- **TASK DIRECTIONS**: Every line of the listing should be retyped exactly, but none of the pictures should be.

- **DATA EXTRACT**:
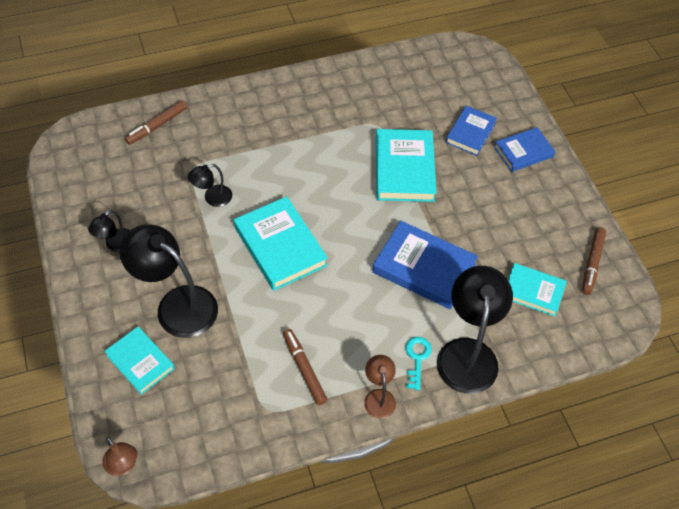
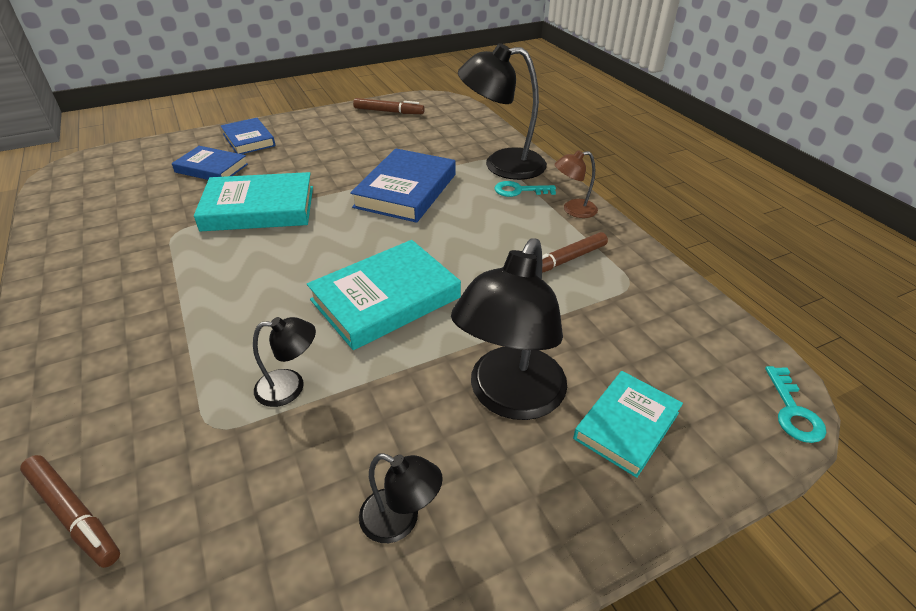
camera: 95 degrees left, 15 degrees down
(123, 466) = (793, 411): brown lamp -> turquoise key
(212, 198) = (290, 387): black lamp -> black lamp turned 60 degrees counterclockwise
(533, 291) = (424, 136): turquoise book -> none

- **YOUR SOLUTION**:
camera: 95 degrees left, 15 degrees down
(123, 466) = (793, 411): brown lamp -> turquoise key
(212, 198) = (290, 387): black lamp -> black lamp turned 60 degrees counterclockwise
(533, 291) = (424, 136): turquoise book -> none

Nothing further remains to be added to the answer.